§ INSTRUCTIONS FOR THE TASK: Output the listing below exactly, minus its images.

§ GIVEN MATERIAL:
* * * * * * * * *

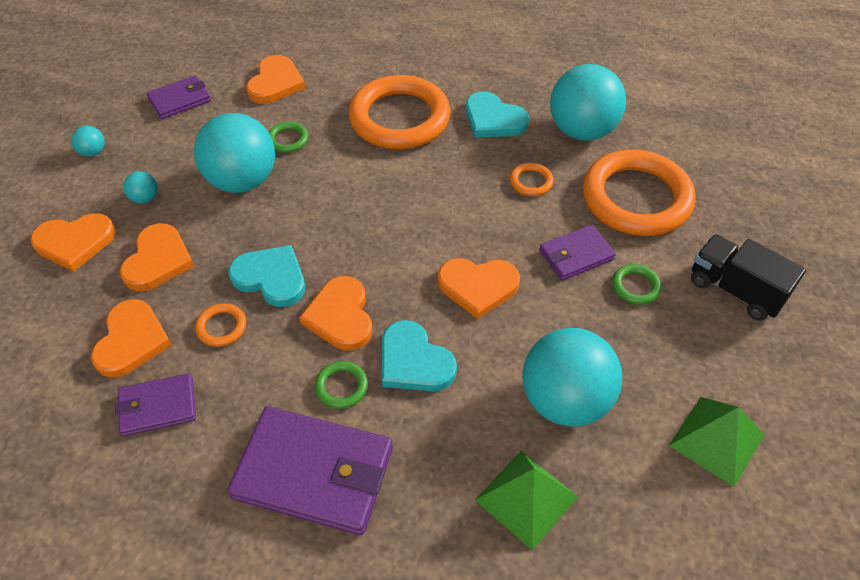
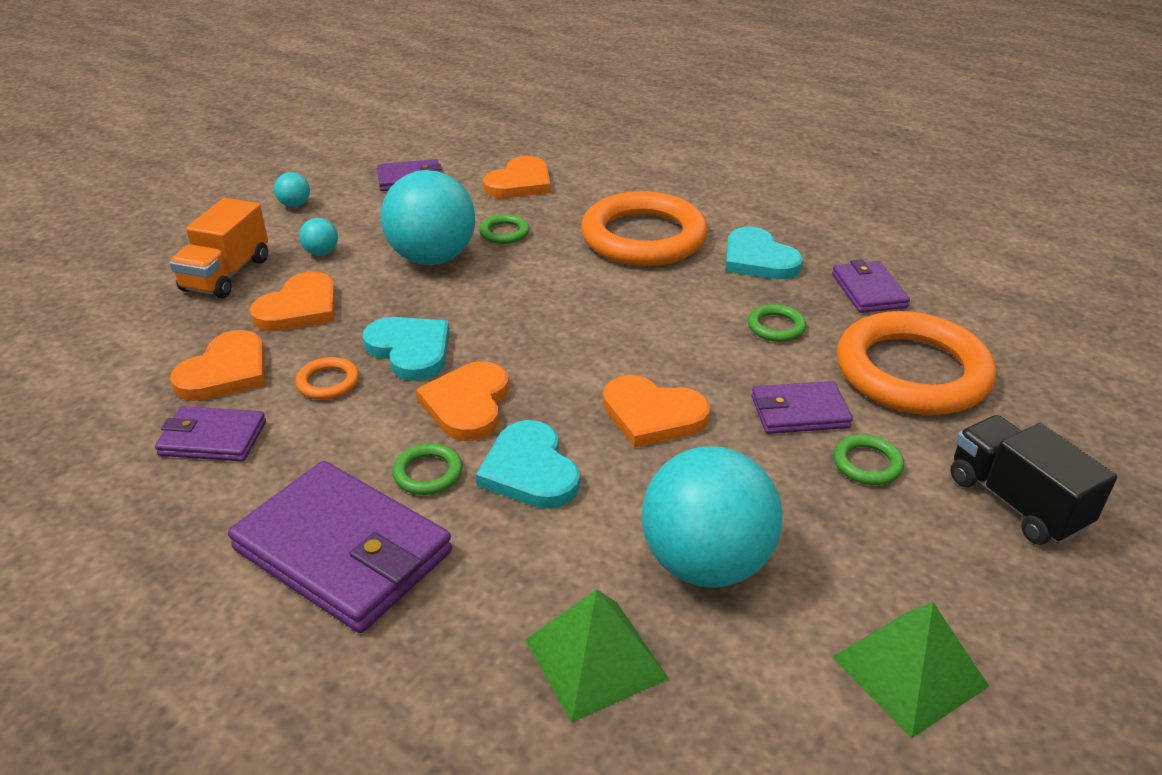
camera: 20 degrees right, 15 degrees down
orange heart [30,213,115,272] -> orange truck [169,198,268,298]
orange ring [510,163,554,196] -> green ring [748,304,806,342]
turquoise ball [550,64,626,141] -> purple wallet [832,259,910,313]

* * * * * * * * *

§ TASK OUTPUT:
camera: 20 degrees right, 15 degrees down
orange heart [30,213,115,272] -> orange truck [169,198,268,298]
orange ring [510,163,554,196] -> green ring [748,304,806,342]
turquoise ball [550,64,626,141] -> purple wallet [832,259,910,313]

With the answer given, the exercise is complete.